#### Exercise data
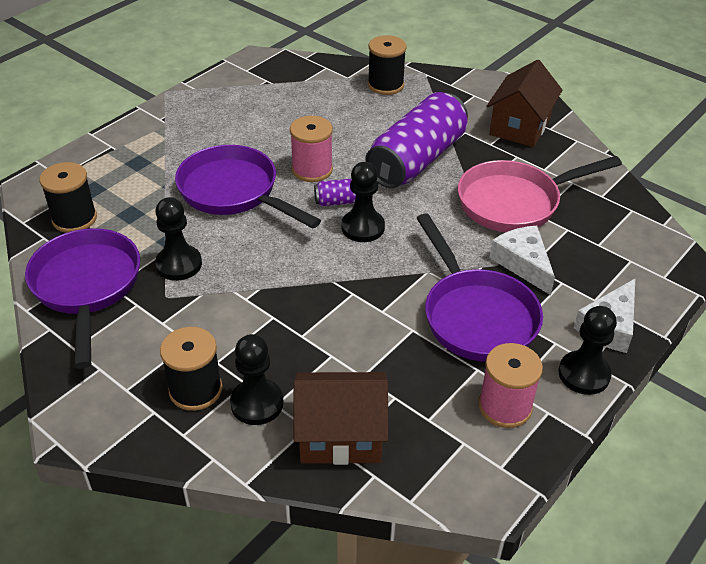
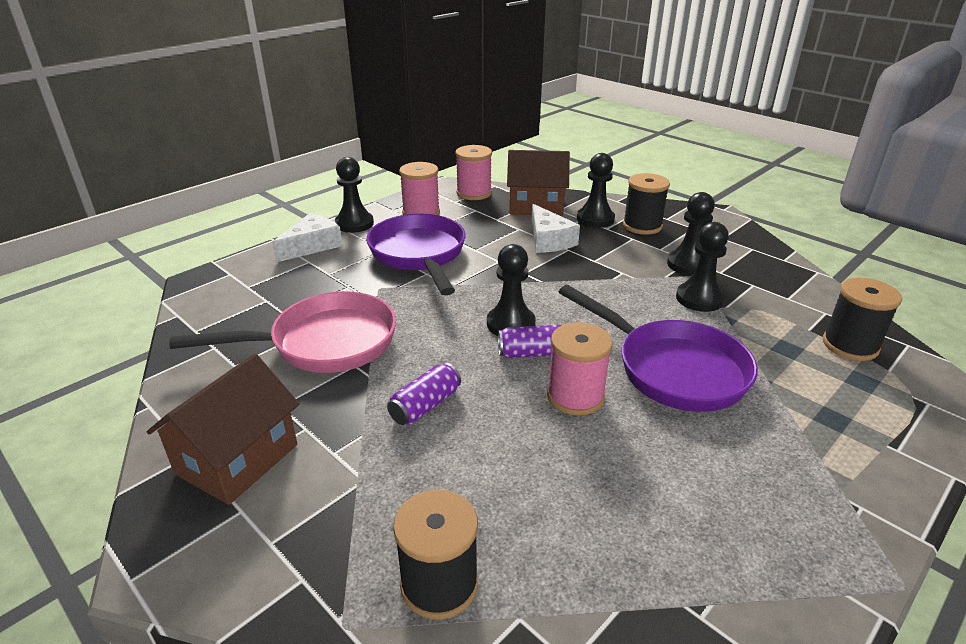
camera: 175 degrees left, 10 degrees down
purple pan [25,228,140,369] -> none
purple can [365,92,468,188] -> purple can [387,363,461,425], size x0.44
white cheese [489,226,555,295] -> white cheese moved to [531,204,580,253]
none -> pink spool [455,145,492,200]
none -> black pawn [667,192,715,276]

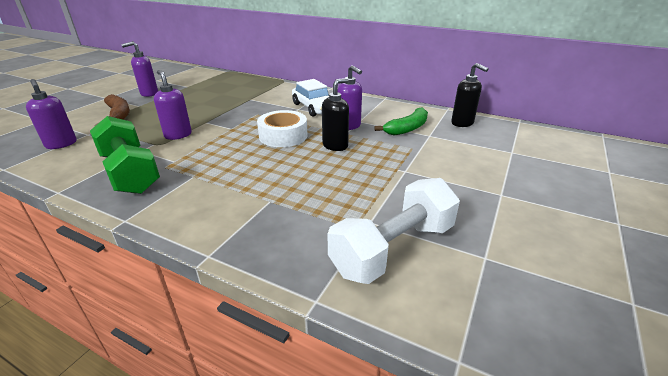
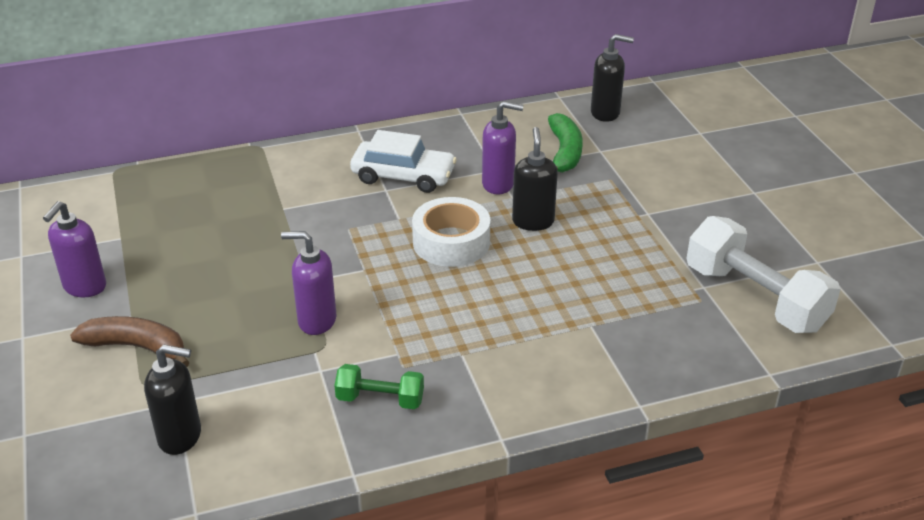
camera: 45 degrees left, 5 degrees up
purple soap dispenser [26,79,76,149] -> black soap dispenser [144,345,201,455]
green dumbbell [90,116,160,194] -> green dumbbell [334,364,424,409], size x0.52
white dumbbell [328,178,460,284] -> white dumbbell turned 45 degrees counterclockwise [686,216,841,333]

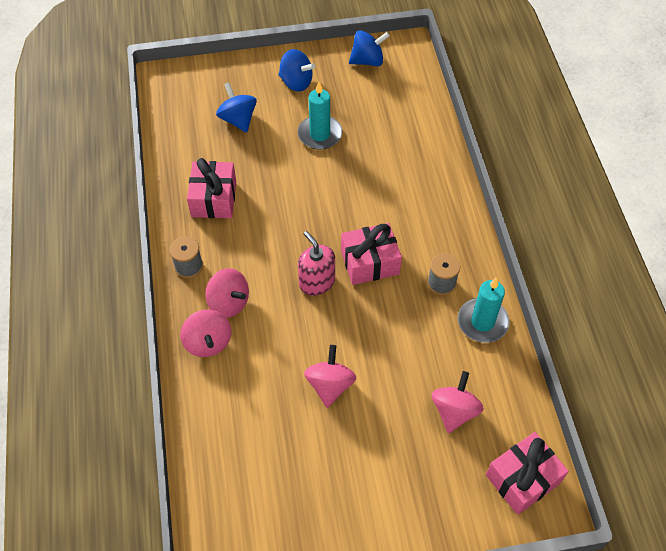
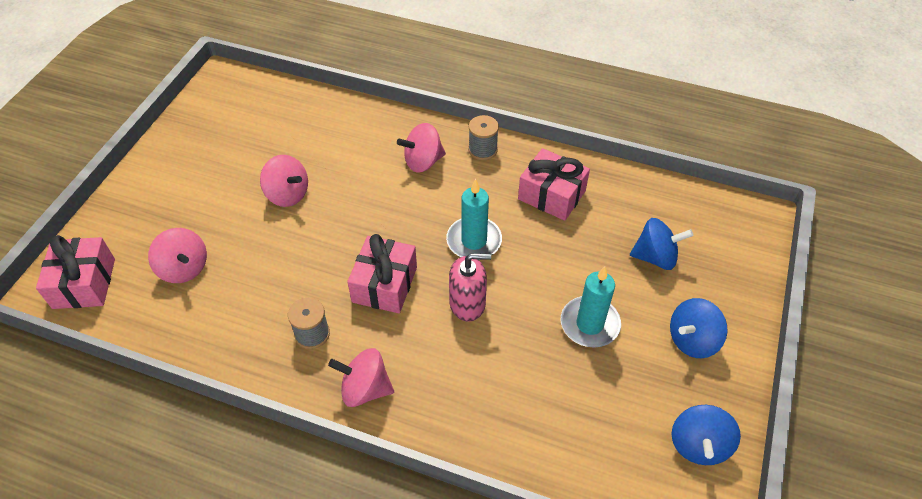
camera: 120 degrees right, 5 degrees down
pink spinning top [180,310,232,357] -> pink spinning top moved to [328,348,394,407]
pink soap dispenser [298,231,335,296] -> pink soap dispenser moved to [449,253,491,322]
turquoise candle [458,277,510,343] -> turquoise candle moved to [446,179,502,260]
########
* _Your instructions_
Would you please copy every line from the listing above that contains the word "none"?

* _Expected answer_
purple pan [25,228,140,369] -> none
none -> pink spool [455,145,492,200]
none -> black pawn [667,192,715,276]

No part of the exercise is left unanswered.